TASK BRIEF:
All of the data below must be repeated exactly.

INFORMATION PROVIDED:
****************************************

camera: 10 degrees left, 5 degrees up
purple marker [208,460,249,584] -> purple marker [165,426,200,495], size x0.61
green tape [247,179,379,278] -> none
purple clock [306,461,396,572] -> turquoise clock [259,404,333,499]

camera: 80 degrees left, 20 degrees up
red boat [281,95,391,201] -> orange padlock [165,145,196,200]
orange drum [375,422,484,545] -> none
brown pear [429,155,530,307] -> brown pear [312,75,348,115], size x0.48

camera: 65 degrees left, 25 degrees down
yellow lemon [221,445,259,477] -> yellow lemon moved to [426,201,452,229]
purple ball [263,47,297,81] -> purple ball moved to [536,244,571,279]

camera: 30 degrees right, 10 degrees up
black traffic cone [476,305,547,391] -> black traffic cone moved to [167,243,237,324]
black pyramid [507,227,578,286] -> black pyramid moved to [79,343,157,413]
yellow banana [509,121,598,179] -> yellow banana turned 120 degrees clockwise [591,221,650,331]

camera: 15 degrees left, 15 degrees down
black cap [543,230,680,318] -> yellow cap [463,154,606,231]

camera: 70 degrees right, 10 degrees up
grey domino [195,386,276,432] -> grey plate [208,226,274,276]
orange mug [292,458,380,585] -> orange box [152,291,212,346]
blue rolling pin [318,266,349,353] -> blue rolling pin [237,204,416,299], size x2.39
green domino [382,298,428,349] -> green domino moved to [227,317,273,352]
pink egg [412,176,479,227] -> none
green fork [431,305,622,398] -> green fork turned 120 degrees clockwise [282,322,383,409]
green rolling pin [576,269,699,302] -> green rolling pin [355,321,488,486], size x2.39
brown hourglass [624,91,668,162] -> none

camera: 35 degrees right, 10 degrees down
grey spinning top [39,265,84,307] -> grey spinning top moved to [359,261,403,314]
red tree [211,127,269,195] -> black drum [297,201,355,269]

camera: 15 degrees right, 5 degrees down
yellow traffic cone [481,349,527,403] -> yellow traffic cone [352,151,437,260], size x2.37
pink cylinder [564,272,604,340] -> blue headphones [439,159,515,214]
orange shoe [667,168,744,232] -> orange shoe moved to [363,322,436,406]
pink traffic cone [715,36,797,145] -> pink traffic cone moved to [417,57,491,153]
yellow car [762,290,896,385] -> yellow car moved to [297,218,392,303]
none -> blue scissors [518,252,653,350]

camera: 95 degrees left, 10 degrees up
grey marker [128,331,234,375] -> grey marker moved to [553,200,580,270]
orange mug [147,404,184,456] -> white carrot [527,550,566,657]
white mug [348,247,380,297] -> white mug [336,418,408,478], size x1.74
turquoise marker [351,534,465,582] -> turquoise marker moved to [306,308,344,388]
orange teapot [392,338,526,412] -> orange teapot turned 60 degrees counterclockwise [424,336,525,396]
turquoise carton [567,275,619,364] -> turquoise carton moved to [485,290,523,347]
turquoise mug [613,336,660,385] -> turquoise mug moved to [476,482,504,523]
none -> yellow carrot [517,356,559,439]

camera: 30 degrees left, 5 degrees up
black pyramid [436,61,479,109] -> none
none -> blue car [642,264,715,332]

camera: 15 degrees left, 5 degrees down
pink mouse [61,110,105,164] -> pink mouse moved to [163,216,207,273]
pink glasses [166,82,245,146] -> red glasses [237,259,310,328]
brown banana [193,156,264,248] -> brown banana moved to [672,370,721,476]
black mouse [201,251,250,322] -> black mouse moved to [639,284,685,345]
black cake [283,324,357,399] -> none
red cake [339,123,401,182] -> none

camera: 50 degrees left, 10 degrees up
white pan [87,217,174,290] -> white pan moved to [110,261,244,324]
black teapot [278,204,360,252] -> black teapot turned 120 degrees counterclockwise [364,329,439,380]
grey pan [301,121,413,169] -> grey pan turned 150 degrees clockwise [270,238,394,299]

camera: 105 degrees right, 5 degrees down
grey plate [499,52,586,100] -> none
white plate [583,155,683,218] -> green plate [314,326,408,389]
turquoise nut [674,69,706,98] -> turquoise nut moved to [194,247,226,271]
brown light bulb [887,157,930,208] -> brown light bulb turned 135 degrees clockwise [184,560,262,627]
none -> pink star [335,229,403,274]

****************************************

SOLUTION TO THIS TASK:
camera: 10 degrees left, 5 degrees up
purple marker [208,460,249,584] -> purple marker [165,426,200,495], size x0.61
green tape [247,179,379,278] -> none
purple clock [306,461,396,572] -> turquoise clock [259,404,333,499]

camera: 80 degrees left, 20 degrees up
red boat [281,95,391,201] -> orange padlock [165,145,196,200]
orange drum [375,422,484,545] -> none
brown pear [429,155,530,307] -> brown pear [312,75,348,115], size x0.48

camera: 65 degrees left, 25 degrees down
yellow lemon [221,445,259,477] -> yellow lemon moved to [426,201,452,229]
purple ball [263,47,297,81] -> purple ball moved to [536,244,571,279]

camera: 30 degrees right, 10 degrees up
black traffic cone [476,305,547,391] -> black traffic cone moved to [167,243,237,324]
black pyramid [507,227,578,286] -> black pyramid moved to [79,343,157,413]
yellow banana [509,121,598,179] -> yellow banana turned 120 degrees clockwise [591,221,650,331]

camera: 15 degrees left, 15 degrees down
black cap [543,230,680,318] -> yellow cap [463,154,606,231]

camera: 70 degrees right, 10 degrees up
grey domino [195,386,276,432] -> grey plate [208,226,274,276]
orange mug [292,458,380,585] -> orange box [152,291,212,346]
blue rolling pin [318,266,349,353] -> blue rolling pin [237,204,416,299], size x2.39
green domino [382,298,428,349] -> green domino moved to [227,317,273,352]
pink egg [412,176,479,227] -> none
green fork [431,305,622,398] -> green fork turned 120 degrees clockwise [282,322,383,409]
green rolling pin [576,269,699,302] -> green rolling pin [355,321,488,486], size x2.39
brown hourglass [624,91,668,162] -> none

camera: 35 degrees right, 10 degrees down
grey spinning top [39,265,84,307] -> grey spinning top moved to [359,261,403,314]
red tree [211,127,269,195] -> black drum [297,201,355,269]

camera: 15 degrees right, 5 degrees down
yellow traffic cone [481,349,527,403] -> yellow traffic cone [352,151,437,260], size x2.37
pink cylinder [564,272,604,340] -> blue headphones [439,159,515,214]
orange shoe [667,168,744,232] -> orange shoe moved to [363,322,436,406]
pink traffic cone [715,36,797,145] -> pink traffic cone moved to [417,57,491,153]
yellow car [762,290,896,385] -> yellow car moved to [297,218,392,303]
none -> blue scissors [518,252,653,350]

camera: 95 degrees left, 10 degrees up
grey marker [128,331,234,375] -> grey marker moved to [553,200,580,270]
orange mug [147,404,184,456] -> white carrot [527,550,566,657]
white mug [348,247,380,297] -> white mug [336,418,408,478], size x1.74
turquoise marker [351,534,465,582] -> turquoise marker moved to [306,308,344,388]
orange teapot [392,338,526,412] -> orange teapot turned 60 degrees counterclockwise [424,336,525,396]
turquoise carton [567,275,619,364] -> turquoise carton moved to [485,290,523,347]
turquoise mug [613,336,660,385] -> turquoise mug moved to [476,482,504,523]
none -> yellow carrot [517,356,559,439]

camera: 30 degrees left, 5 degrees up
black pyramid [436,61,479,109] -> none
none -> blue car [642,264,715,332]

camera: 15 degrees left, 5 degrees down
pink mouse [61,110,105,164] -> pink mouse moved to [163,216,207,273]
pink glasses [166,82,245,146] -> red glasses [237,259,310,328]
brown banana [193,156,264,248] -> brown banana moved to [672,370,721,476]
black mouse [201,251,250,322] -> black mouse moved to [639,284,685,345]
black cake [283,324,357,399] -> none
red cake [339,123,401,182] -> none

camera: 50 degrees left, 10 degrees up
white pan [87,217,174,290] -> white pan moved to [110,261,244,324]
black teapot [278,204,360,252] -> black teapot turned 120 degrees counterclockwise [364,329,439,380]
grey pan [301,121,413,169] -> grey pan turned 150 degrees clockwise [270,238,394,299]

camera: 105 degrees right, 5 degrees down
grey plate [499,52,586,100] -> none
white plate [583,155,683,218] -> green plate [314,326,408,389]
turquoise nut [674,69,706,98] -> turquoise nut moved to [194,247,226,271]
brown light bulb [887,157,930,208] -> brown light bulb turned 135 degrees clockwise [184,560,262,627]
none -> pink star [335,229,403,274]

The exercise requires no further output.